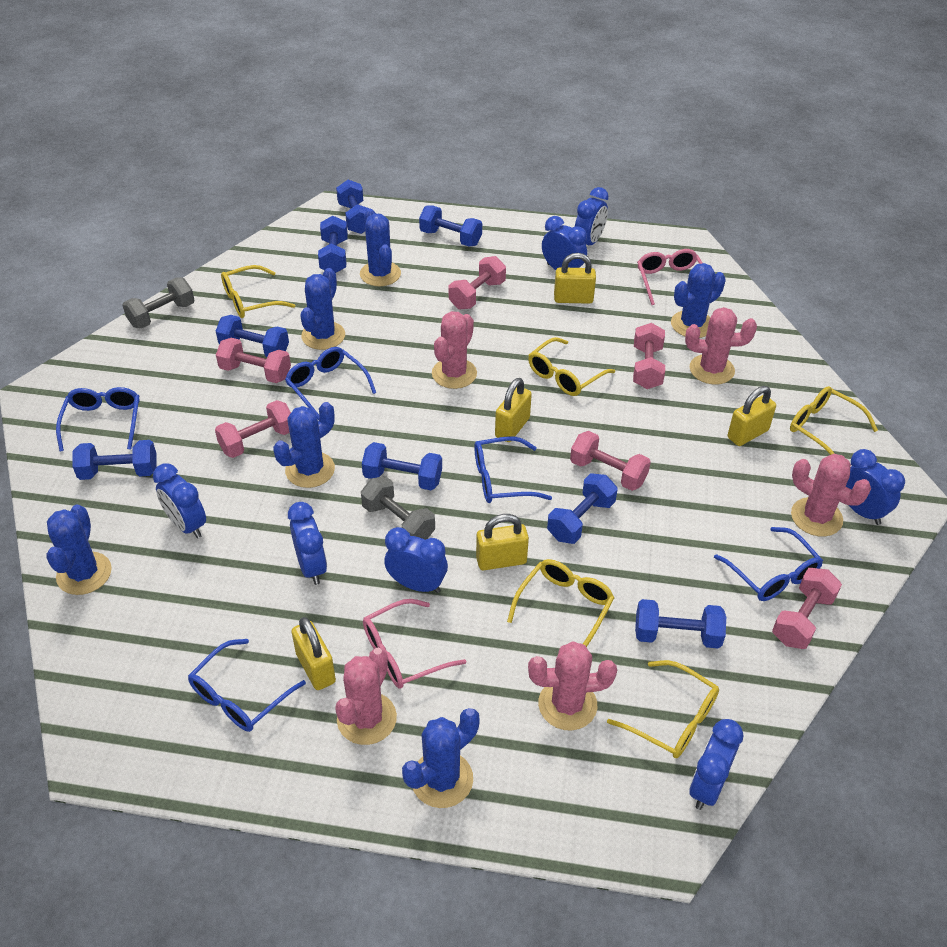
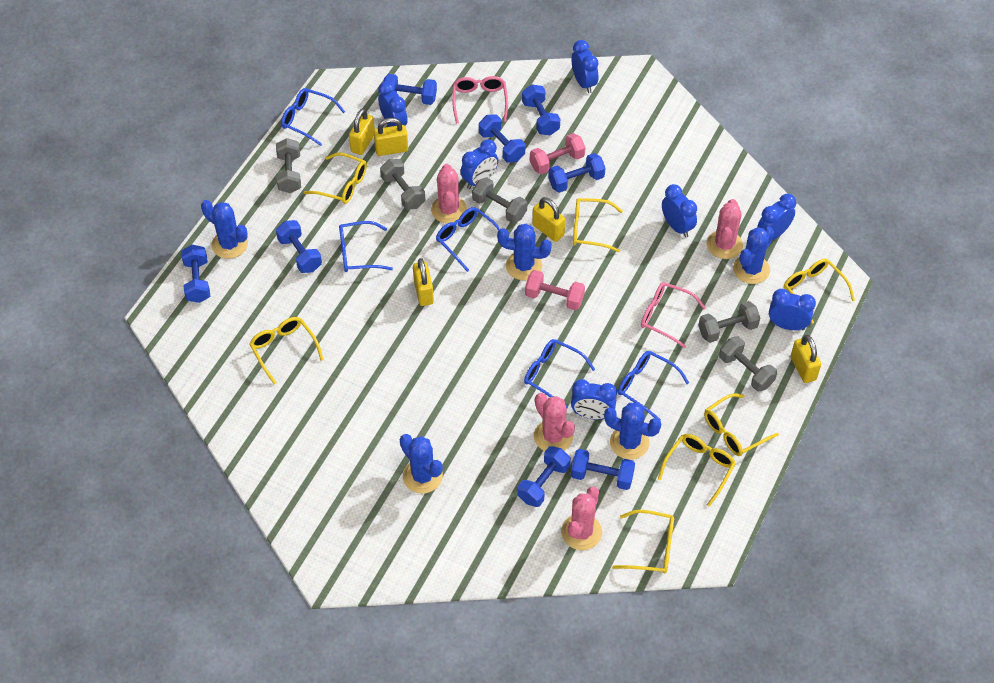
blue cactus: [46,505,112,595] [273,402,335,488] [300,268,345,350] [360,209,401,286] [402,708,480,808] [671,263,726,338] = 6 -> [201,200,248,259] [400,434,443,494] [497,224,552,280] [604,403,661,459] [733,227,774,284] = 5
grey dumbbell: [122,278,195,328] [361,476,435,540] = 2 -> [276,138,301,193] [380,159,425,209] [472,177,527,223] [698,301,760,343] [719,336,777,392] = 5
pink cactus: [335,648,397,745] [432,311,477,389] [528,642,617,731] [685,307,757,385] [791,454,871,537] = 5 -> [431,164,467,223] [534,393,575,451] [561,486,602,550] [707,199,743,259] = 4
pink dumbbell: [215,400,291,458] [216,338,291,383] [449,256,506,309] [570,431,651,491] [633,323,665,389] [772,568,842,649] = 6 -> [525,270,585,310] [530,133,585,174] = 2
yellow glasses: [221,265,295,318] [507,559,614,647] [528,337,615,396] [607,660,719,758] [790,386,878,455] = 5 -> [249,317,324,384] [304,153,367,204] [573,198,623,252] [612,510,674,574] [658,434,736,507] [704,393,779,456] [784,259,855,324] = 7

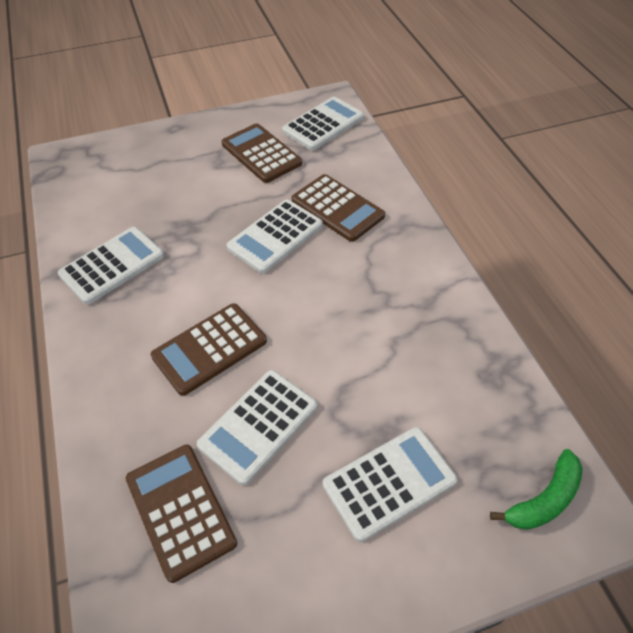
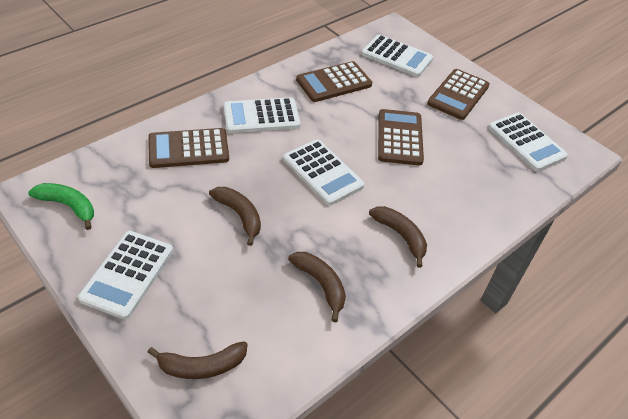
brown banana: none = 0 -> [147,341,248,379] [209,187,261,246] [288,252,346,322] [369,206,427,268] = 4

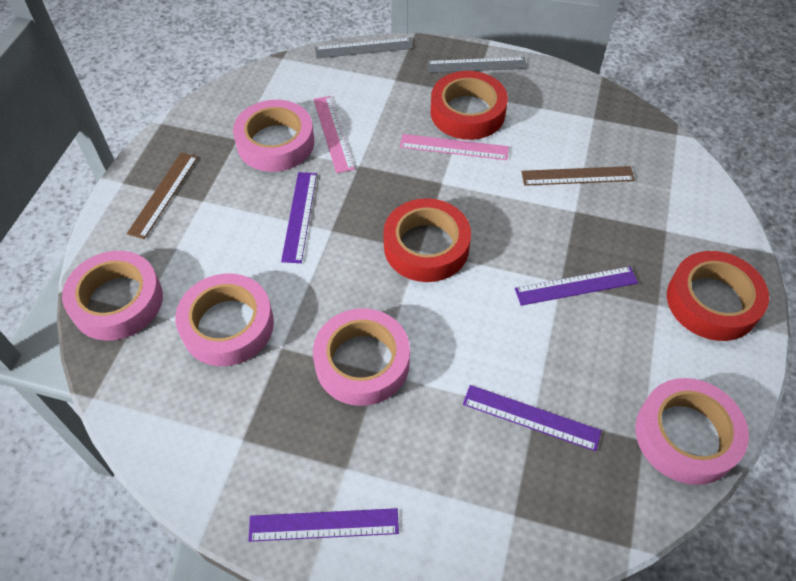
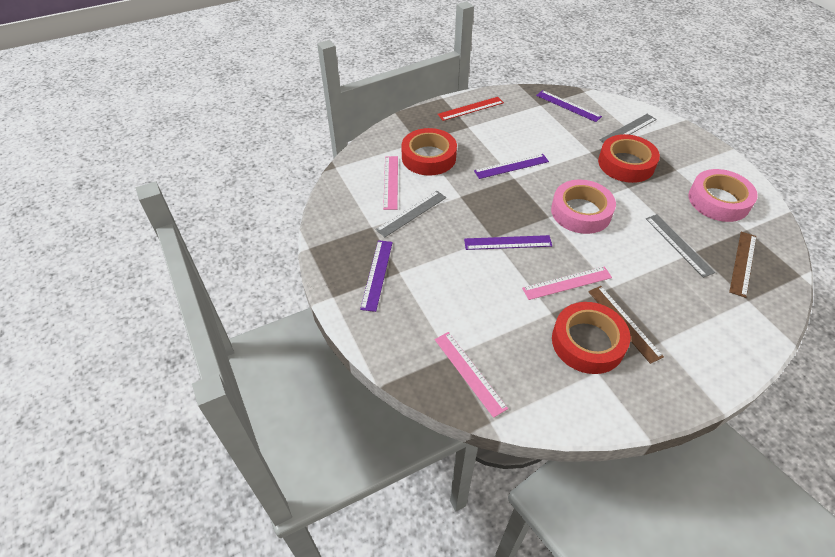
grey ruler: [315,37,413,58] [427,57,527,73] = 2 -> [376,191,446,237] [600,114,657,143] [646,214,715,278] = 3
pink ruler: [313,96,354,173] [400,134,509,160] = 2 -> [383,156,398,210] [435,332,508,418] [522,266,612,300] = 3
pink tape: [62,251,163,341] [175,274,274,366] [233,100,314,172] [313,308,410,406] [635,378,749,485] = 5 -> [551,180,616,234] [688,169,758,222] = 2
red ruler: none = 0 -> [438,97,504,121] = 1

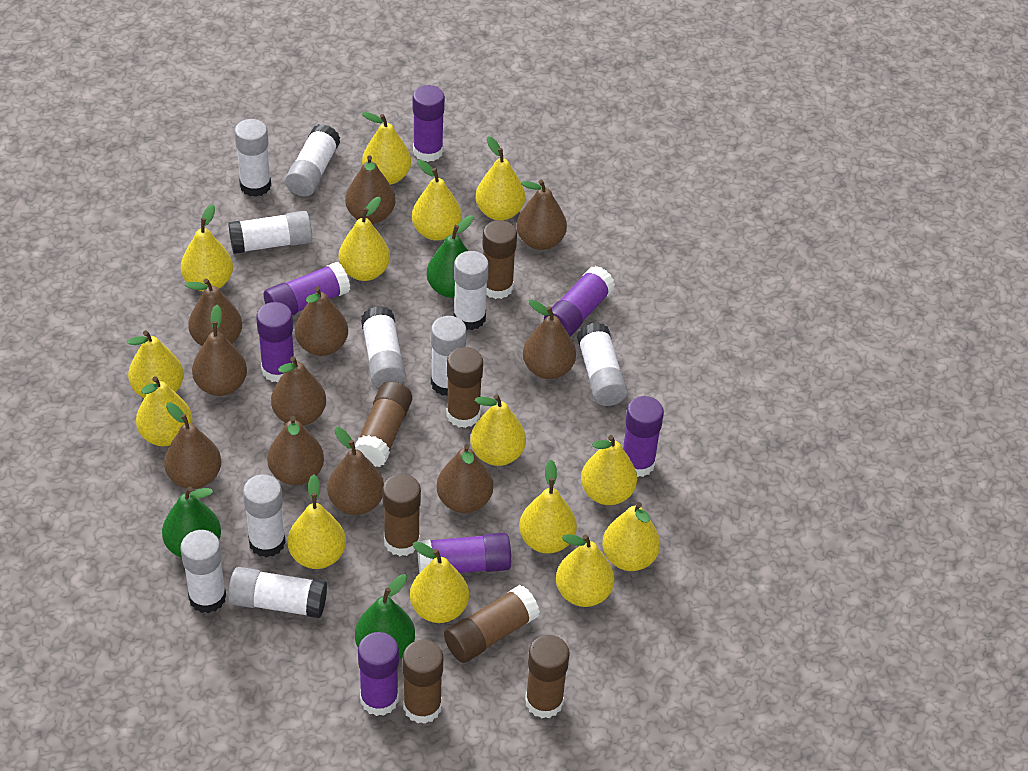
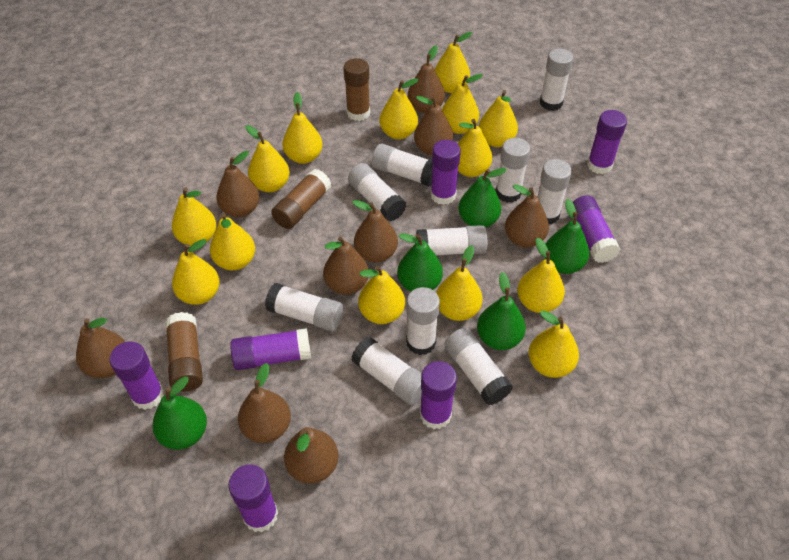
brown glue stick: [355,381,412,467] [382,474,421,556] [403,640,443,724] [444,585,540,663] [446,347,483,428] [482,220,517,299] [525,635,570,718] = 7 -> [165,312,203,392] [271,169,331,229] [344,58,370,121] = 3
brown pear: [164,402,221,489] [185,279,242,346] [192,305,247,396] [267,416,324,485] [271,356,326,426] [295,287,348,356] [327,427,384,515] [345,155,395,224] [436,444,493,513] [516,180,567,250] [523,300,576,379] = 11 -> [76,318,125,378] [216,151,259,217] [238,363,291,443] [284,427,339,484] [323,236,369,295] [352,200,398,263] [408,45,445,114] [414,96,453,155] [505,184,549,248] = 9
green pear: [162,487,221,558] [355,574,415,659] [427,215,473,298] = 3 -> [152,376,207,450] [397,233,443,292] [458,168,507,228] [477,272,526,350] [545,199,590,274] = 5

WHAT THIS TASK INVOLVES:
Please transcribe the entries exactly, omitting the images.

SOLUTION:
blue cactus: [46,505,112,595] [273,402,335,488] [300,268,345,350] [360,209,401,286] [402,708,480,808] [671,263,726,338] = 6 -> [201,200,248,259] [400,434,443,494] [497,224,552,280] [604,403,661,459] [733,227,774,284] = 5
grey dumbbell: [122,278,195,328] [361,476,435,540] = 2 -> [276,138,301,193] [380,159,425,209] [472,177,527,223] [698,301,760,343] [719,336,777,392] = 5
pink cactus: [335,648,397,745] [432,311,477,389] [528,642,617,731] [685,307,757,385] [791,454,871,537] = 5 -> [431,164,467,223] [534,393,575,451] [561,486,602,550] [707,199,743,259] = 4
pink dumbbell: [215,400,291,458] [216,338,291,383] [449,256,506,309] [570,431,651,491] [633,323,665,389] [772,568,842,649] = 6 -> [525,270,585,310] [530,133,585,174] = 2
yellow glasses: [221,265,295,318] [507,559,614,647] [528,337,615,396] [607,660,719,758] [790,386,878,455] = 5 -> [249,317,324,384] [304,153,367,204] [573,198,623,252] [612,510,674,574] [658,434,736,507] [704,393,779,456] [784,259,855,324] = 7

brown banana: none = 0 -> [147,341,248,379] [209,187,261,246] [288,252,346,322] [369,206,427,268] = 4

grey ruler: [315,37,413,58] [427,57,527,73] = 2 -> [376,191,446,237] [600,114,657,143] [646,214,715,278] = 3
pink ruler: [313,96,354,173] [400,134,509,160] = 2 -> [383,156,398,210] [435,332,508,418] [522,266,612,300] = 3
pink tape: [62,251,163,341] [175,274,274,366] [233,100,314,172] [313,308,410,406] [635,378,749,485] = 5 -> [551,180,616,234] [688,169,758,222] = 2
red ruler: none = 0 -> [438,97,504,121] = 1

brown glue stick: [355,381,412,467] [382,474,421,556] [403,640,443,724] [444,585,540,663] [446,347,483,428] [482,220,517,299] [525,635,570,718] = 7 -> [165,312,203,392] [271,169,331,229] [344,58,370,121] = 3
brown pear: [164,402,221,489] [185,279,242,346] [192,305,247,396] [267,416,324,485] [271,356,326,426] [295,287,348,356] [327,427,384,515] [345,155,395,224] [436,444,493,513] [516,180,567,250] [523,300,576,379] = 11 -> [76,318,125,378] [216,151,259,217] [238,363,291,443] [284,427,339,484] [323,236,369,295] [352,200,398,263] [408,45,445,114] [414,96,453,155] [505,184,549,248] = 9
green pear: [162,487,221,558] [355,574,415,659] [427,215,473,298] = 3 -> [152,376,207,450] [397,233,443,292] [458,168,507,228] [477,272,526,350] [545,199,590,274] = 5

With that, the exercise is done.